Pull every line that includes the word "camera" out of the data below and copy it.
(Provided material)
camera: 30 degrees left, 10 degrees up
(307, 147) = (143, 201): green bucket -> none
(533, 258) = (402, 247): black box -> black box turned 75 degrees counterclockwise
(End Provided material)
(Provided material)
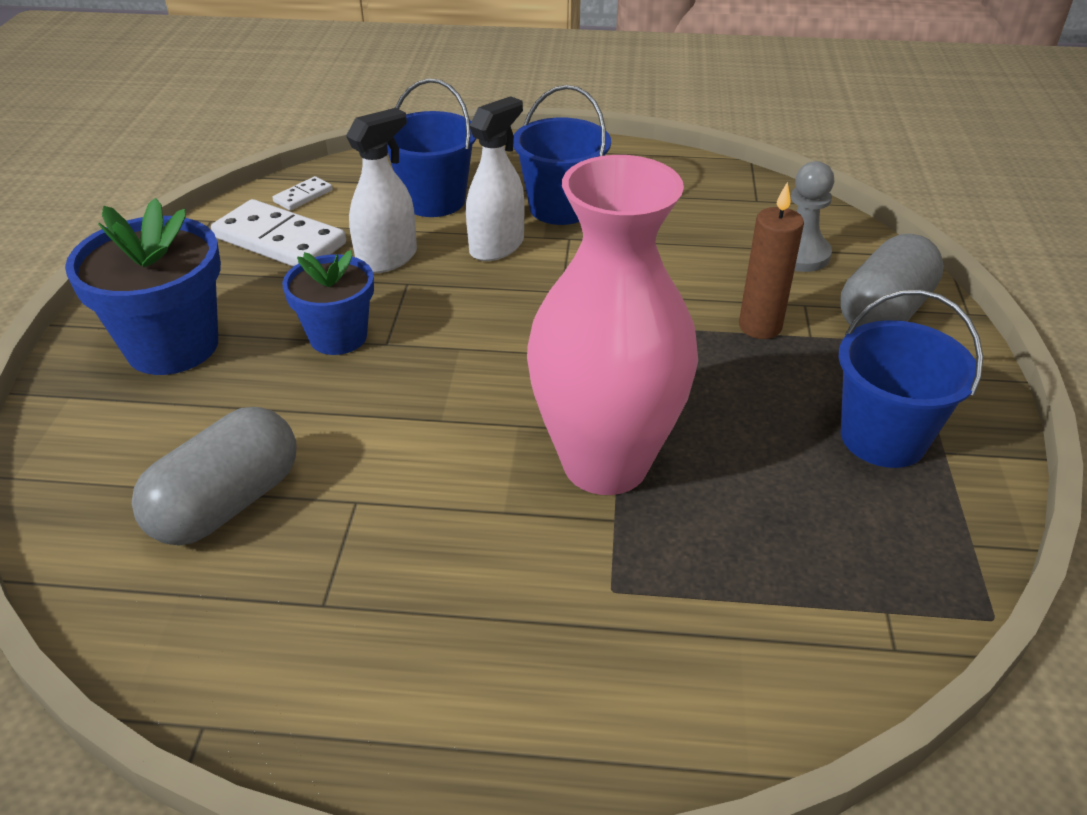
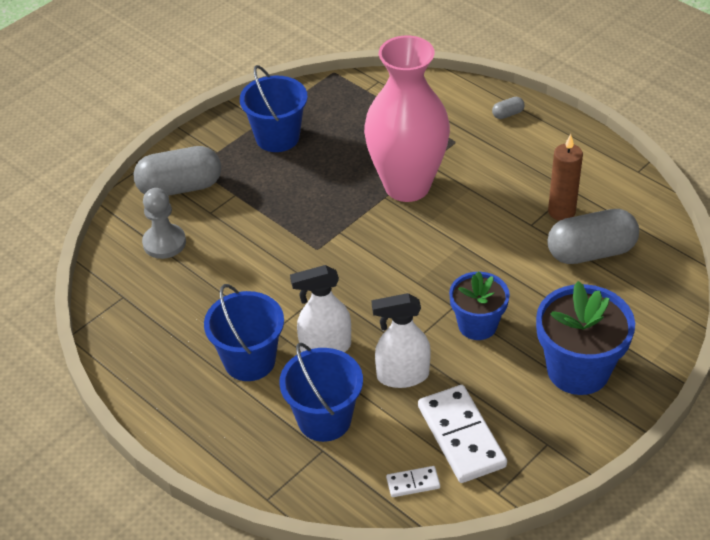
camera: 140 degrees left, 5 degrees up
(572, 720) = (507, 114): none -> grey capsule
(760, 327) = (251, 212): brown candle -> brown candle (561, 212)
(End Provided material)
(Provided material)
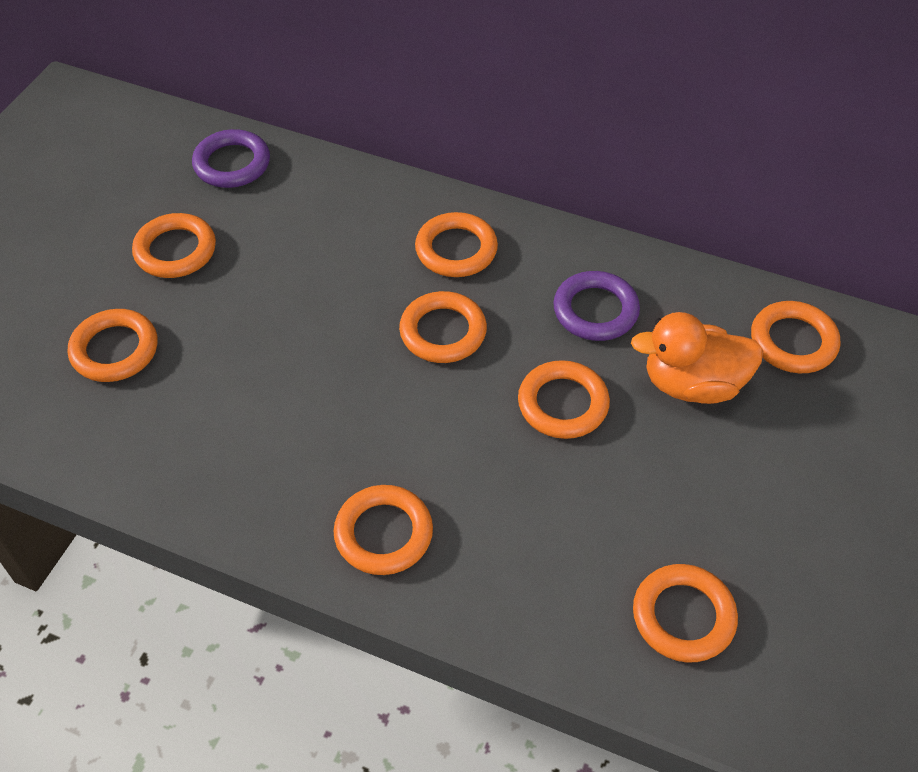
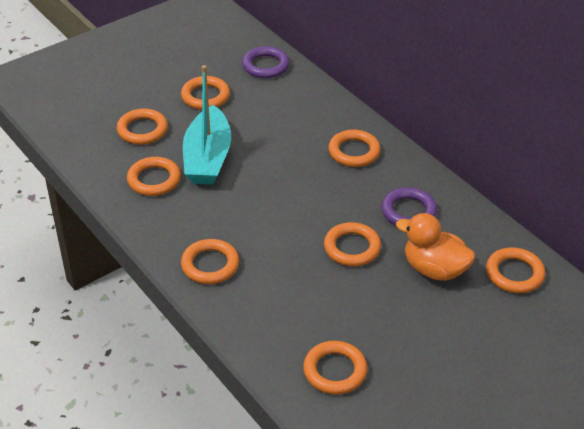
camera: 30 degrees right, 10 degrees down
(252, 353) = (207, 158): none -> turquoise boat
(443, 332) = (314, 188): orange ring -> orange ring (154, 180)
(End Provided material)
Answer for the task:
camera: 30 degrees left, 10 degrees up
camera: 140 degrees left, 5 degrees up
camera: 30 degrees right, 10 degrees down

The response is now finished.